Try it: Every line in the data below that has the word "rotated" should be returned.

Records for this task:
————————

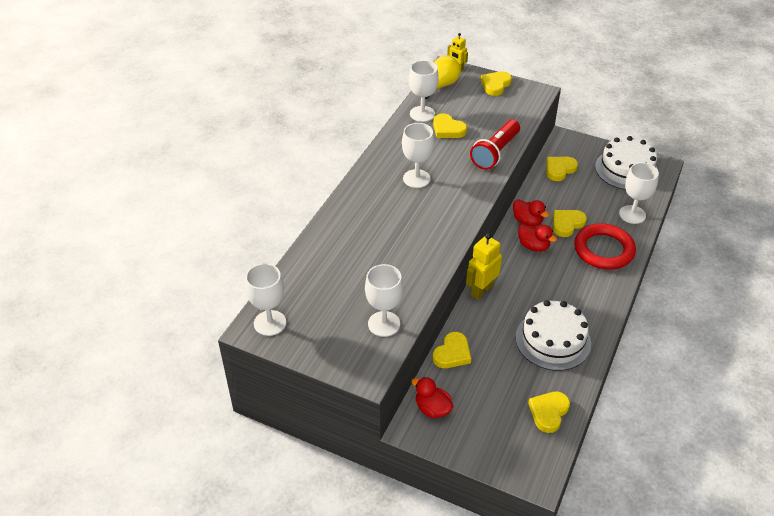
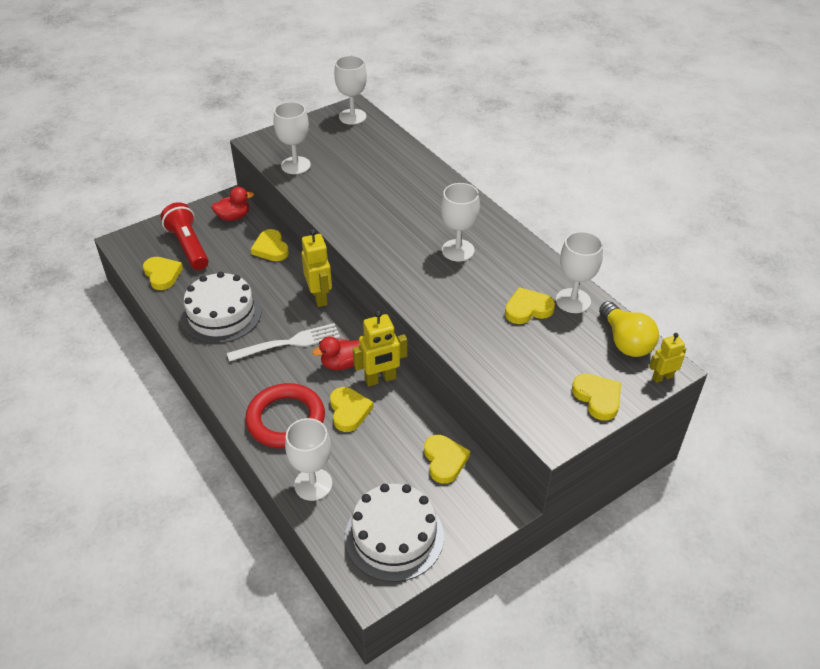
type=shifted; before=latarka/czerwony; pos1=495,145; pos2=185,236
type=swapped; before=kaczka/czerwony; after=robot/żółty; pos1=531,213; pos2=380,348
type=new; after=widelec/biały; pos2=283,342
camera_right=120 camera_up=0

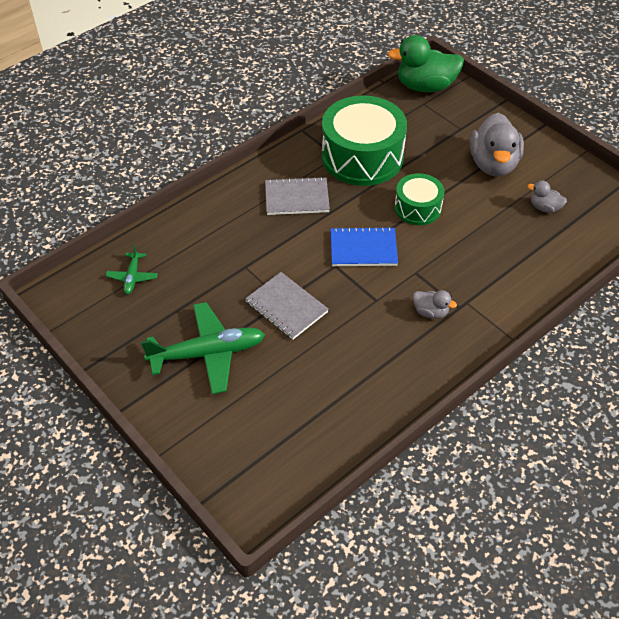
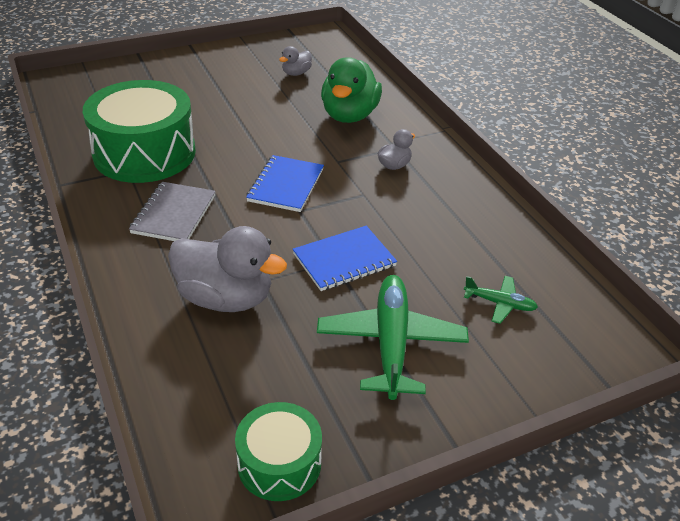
type=shifted; before=kaczka/zielony; pos1=426,63; pos2=351,90
type=shifted; before=kaczka/szary; pos1=497,144; pos2=227,269
type=shifted; before=bęben/zielony; pos1=419,199; pos2=278,451
type=shifted; before=samolot/zielony; pos1=132,269; pos2=501,300
type=repainted; before=zeszyt/szary; after=zeszyt/niebieski; pos1=287,306; pos2=345,258
camera_right=-75 camera_up=-10

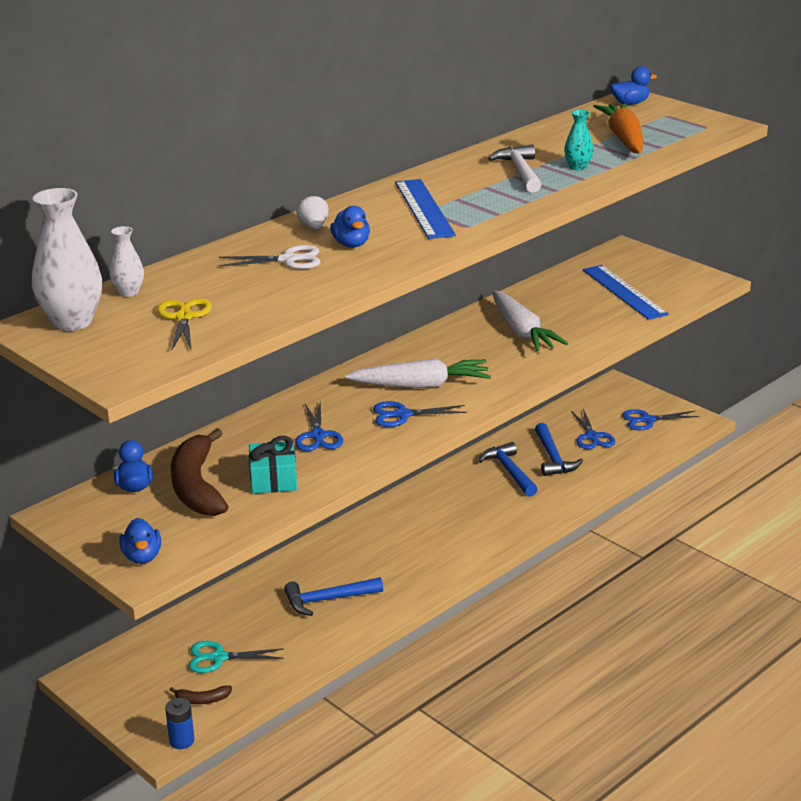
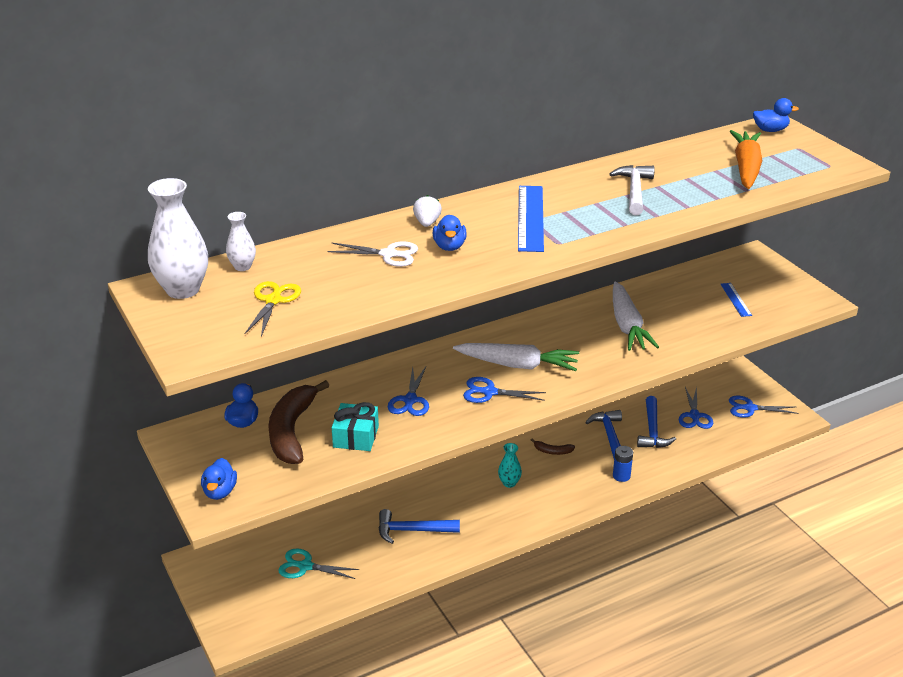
type=shifted; before=wazon/turkusowy; pos1=578,140; pos2=510,465
type=scaled; before=linijka/niebieski; pos1=626,292; pos2=736,300; scale=0.53
type=shifted; before=banan/brązowy; pos1=201,694; pos2=553,446
type=shifted; before=bateria/niebieski; pos1=179,723; pos2=623,464
camera_right=15 camera_up=5

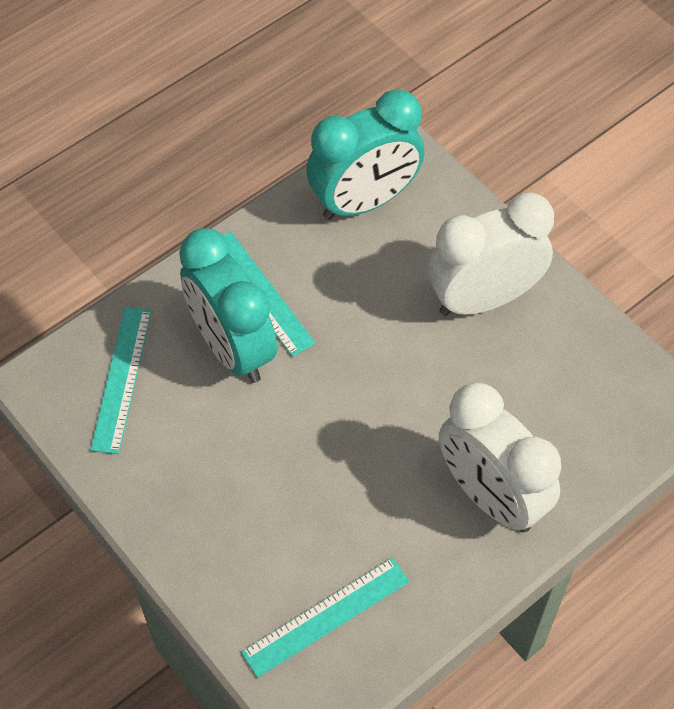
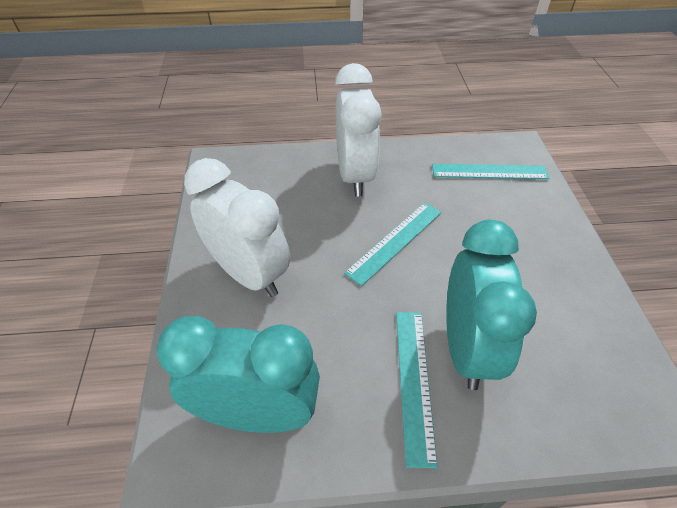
type=rotated; before=budzik/biały; pos1=491,254; pos2=237,227; turn=-150
type=shifted; before=linijka/turkusowy; pos1=121,380; pos2=393,244
camera_right=-145 camera_up=-10

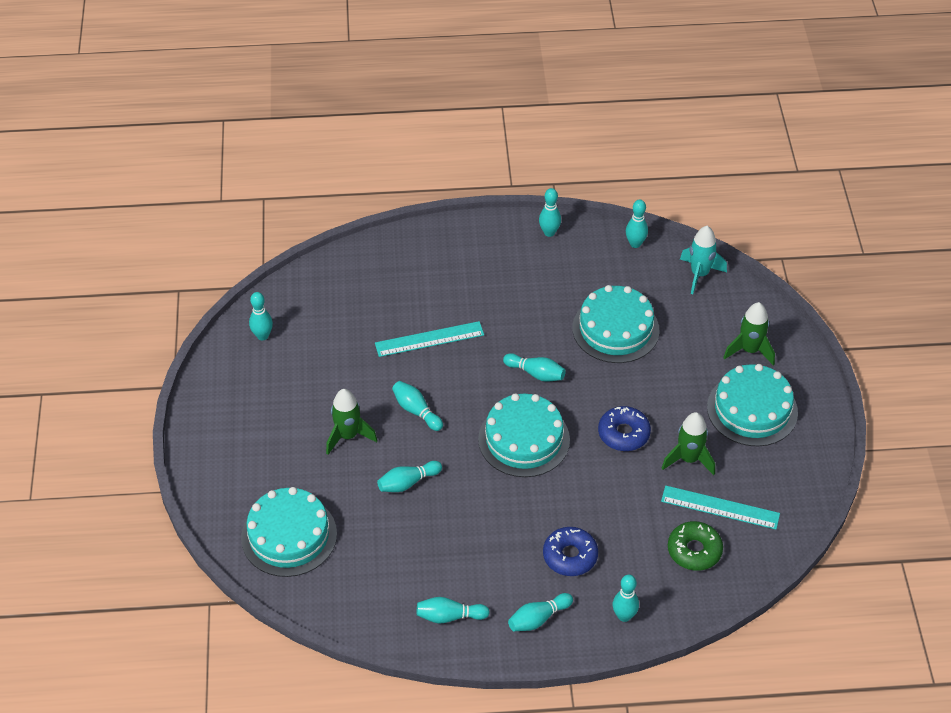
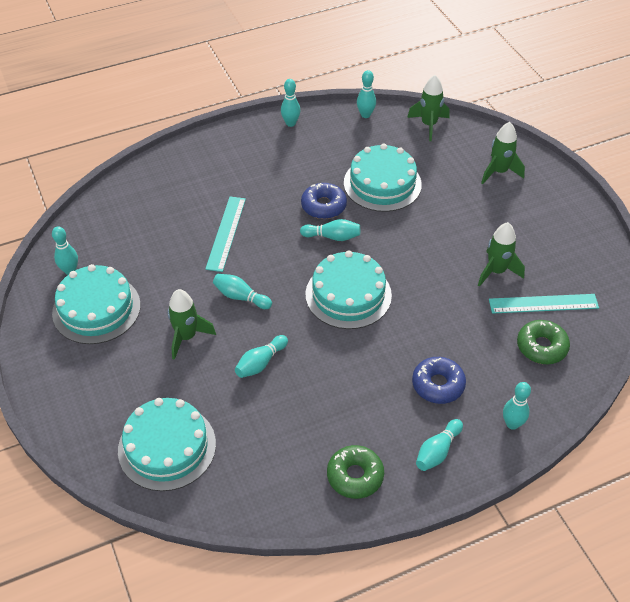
type=repainted; before=rakieta/turkusowy; after=rakieta/zielony; pos1=703,260; pos2=428,108
type=rotated; before=linijka/turkusowy; pos1=429,339; pos2=225,234; turn=-45
type=shifted; before=tort/turkusowy; pos1=752,405; pos2=96,304
type=shifted; before=donut/niebieski; pos1=624,428; pos2=324,201
type=swapped; before=kręgiel/turkusowy; after=donut/zielony; pos1=453,610; pos2=355,472
camera_right=-20 camera_up=0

————————

Your solution:
type=rotated; before=budzik/biały; pos1=491,254; pos2=237,227; turn=-150
type=rotated; before=linijka/turkusowy; pos1=429,339; pos2=225,234; turn=-45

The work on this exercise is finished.